# BRIEF
From the line that contains "nightstand: (331, 322) -> (96, 186), removed" to the last line of the data below, transcribe every line exactly. Do not include the pictures.

# INPUT
____________

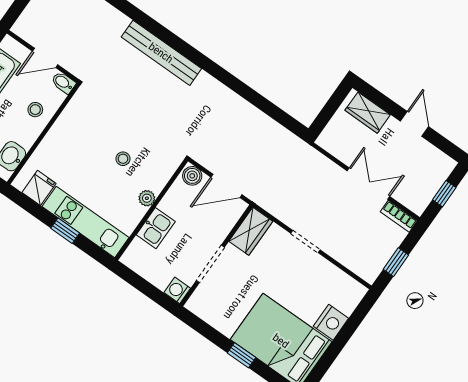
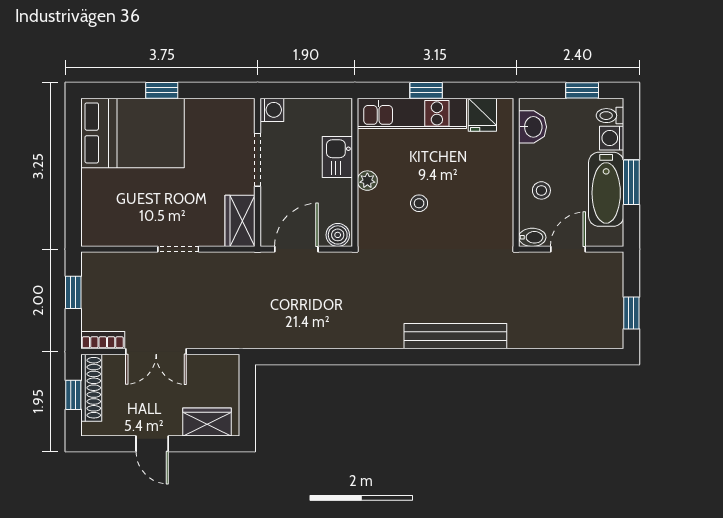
shoe rack: (429, 190) -> (91, 388), added
nightstand: (331, 322) -> (96, 186), removed

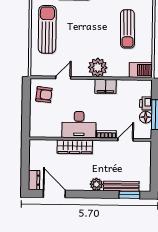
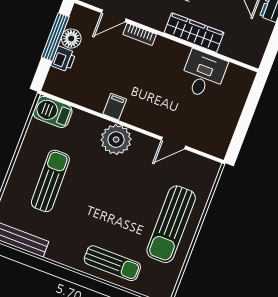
filing cabinet: (105, 86) -> (115, 107), width x0.50
armchair: (44, 95) -> (212, 128), removed
desk: (79, 125) -> (203, 74), moved, width x0.73

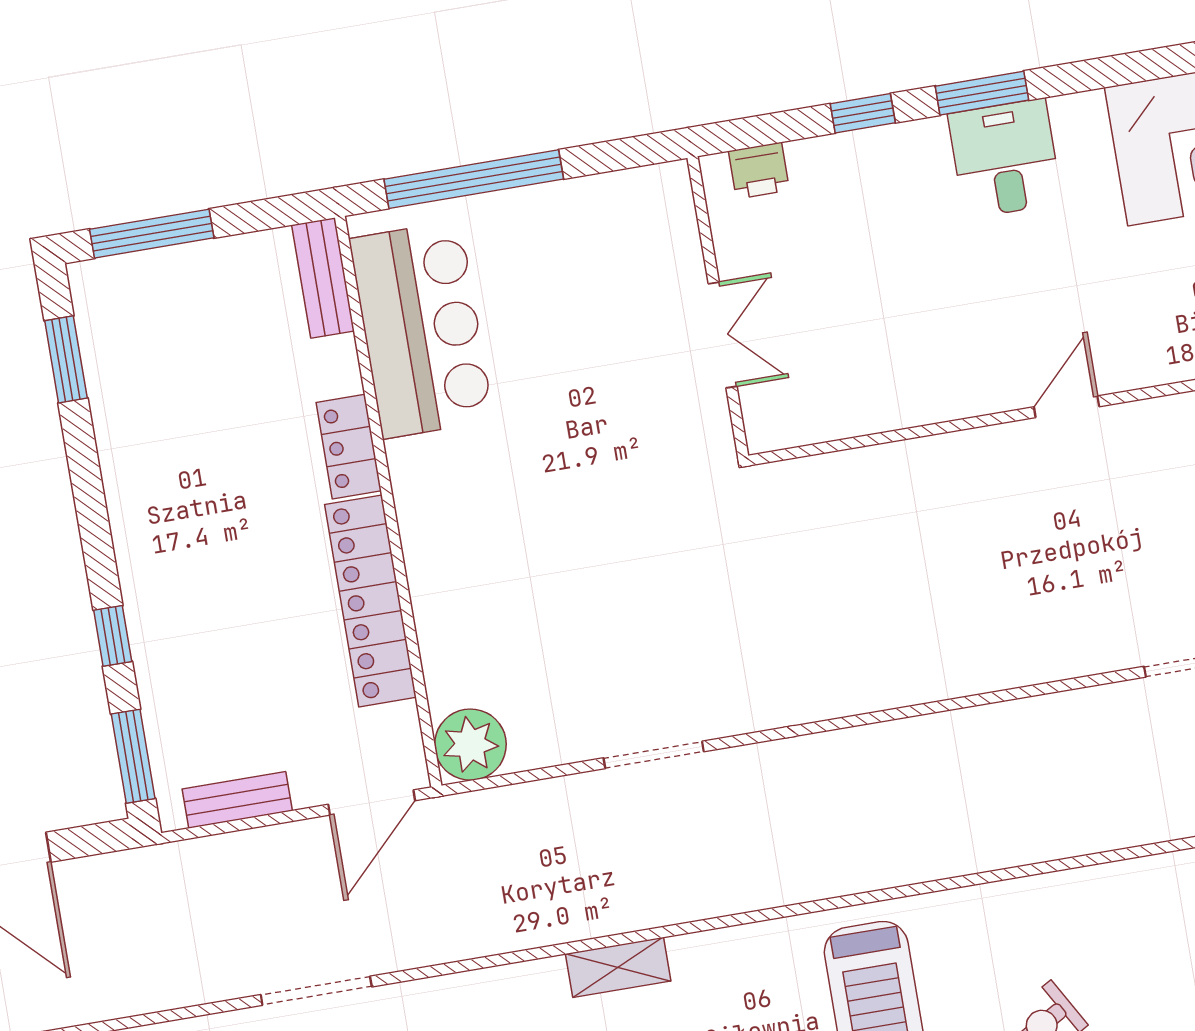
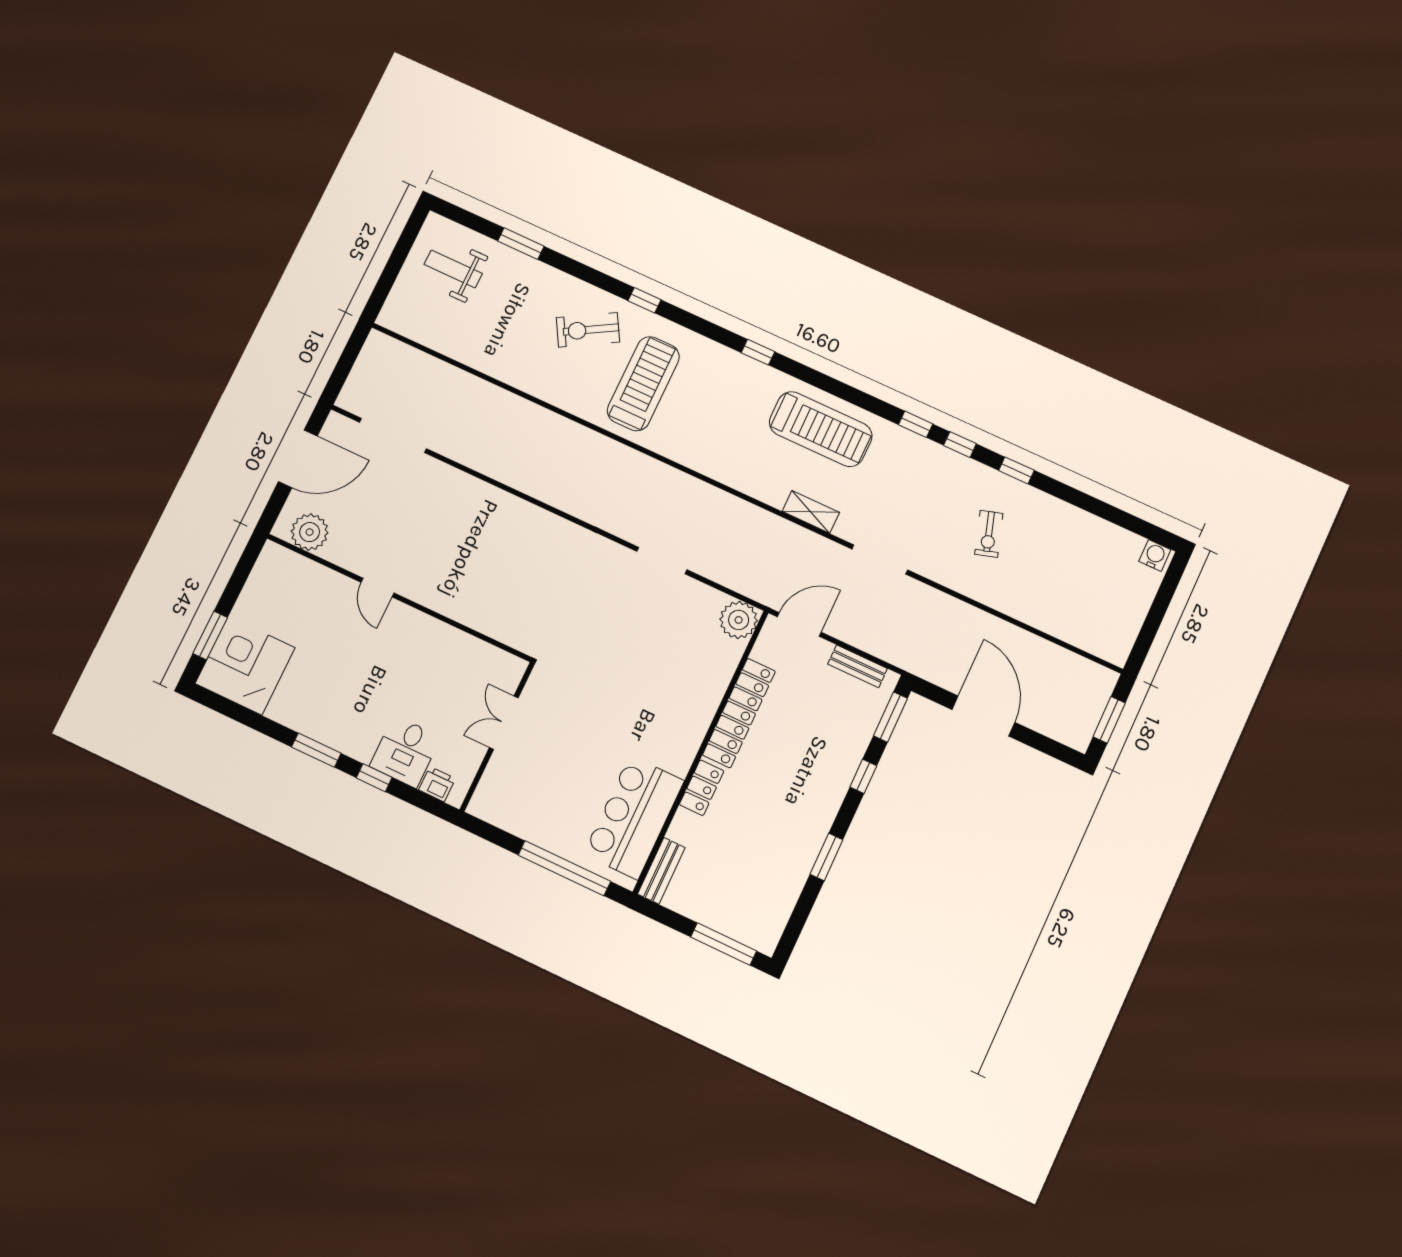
desk: (1005, 159) -> (405, 752), moved
window: (66, 359) -> (826, 857), moved
door: (1067, 407) -> (377, 588), hinge flipped
shelving: (618, 967) -> (811, 512), moved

____________

# THE COMPLETED TASK
nightstand: (331, 322) -> (96, 186), removed

filing cabinet: (105, 86) -> (115, 107), width x0.50
armchair: (44, 95) -> (212, 128), removed
desk: (79, 125) -> (203, 74), moved, width x0.73

desk: (1005, 159) -> (405, 752), moved
window: (66, 359) -> (826, 857), moved
door: (1067, 407) -> (377, 588), hinge flipped
shelving: (618, 967) -> (811, 512), moved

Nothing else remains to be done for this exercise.